* _TO BE DONE_
Render every line of the records below as a Markdown table with the columns No. and Text, skipping blank lines. Leave the pictures out of your answer.

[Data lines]
>> Begin

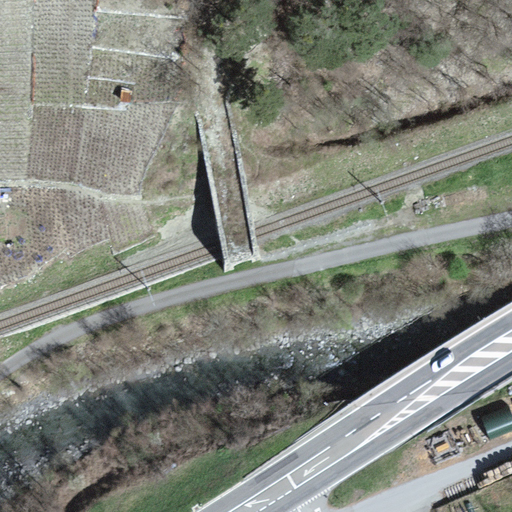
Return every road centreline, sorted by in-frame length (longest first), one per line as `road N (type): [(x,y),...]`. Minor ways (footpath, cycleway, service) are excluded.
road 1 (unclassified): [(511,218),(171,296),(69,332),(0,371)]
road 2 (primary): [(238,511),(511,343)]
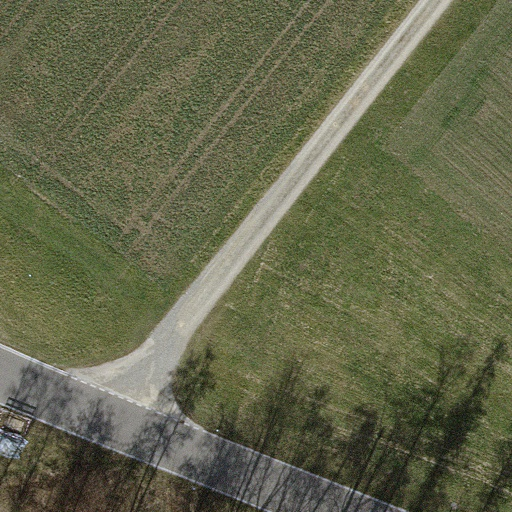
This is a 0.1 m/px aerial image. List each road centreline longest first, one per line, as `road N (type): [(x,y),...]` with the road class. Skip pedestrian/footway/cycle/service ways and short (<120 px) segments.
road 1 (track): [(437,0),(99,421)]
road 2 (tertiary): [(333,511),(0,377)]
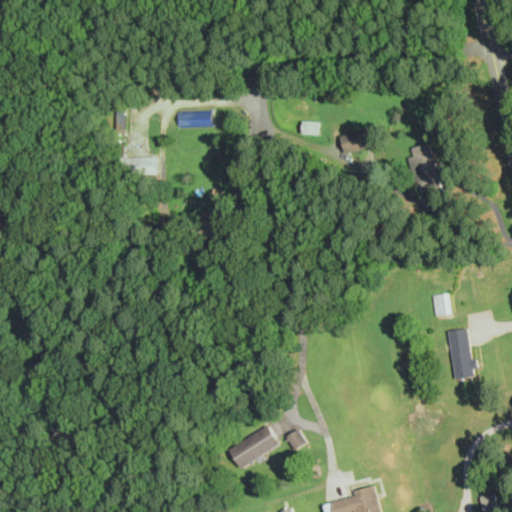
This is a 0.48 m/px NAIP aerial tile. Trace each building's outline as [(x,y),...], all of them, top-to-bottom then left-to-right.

>> End

* _RESPONSE TO THIS TASK_
| No. | Text |
|---|---|
| 1 | Return every road centreline, sorted by in-frame length (longest first), one per line as `road N (type): [(x,y),...]`. Minor ways (footpath, cycleway, service) are excluded. |
| 2 | road 1 (unclassified): [(511,218),(171,296),(69,332),(0,371)] |
| 3 | road 2 (primary): [(238,511),(511,343)] |
| 4 | This is a 0.1 m/px aerial image. List each road centreline longest first, one per line, as `road N (type): [(x,y),...]` with the road class. Skip pedestrian/footway/cycle/service ways and short (<120 px) segments. |
| 5 | road 1 (track): [(437,0),(99,421)] |
| 6 | road 2 (tertiary): [(333,511),(0,377)] |
| 7 | This is a 0.48 m/px NAIP aerial tile. Trace each building's outline as [(x,y),...], all of them, top-to-bottom then left-to-right. |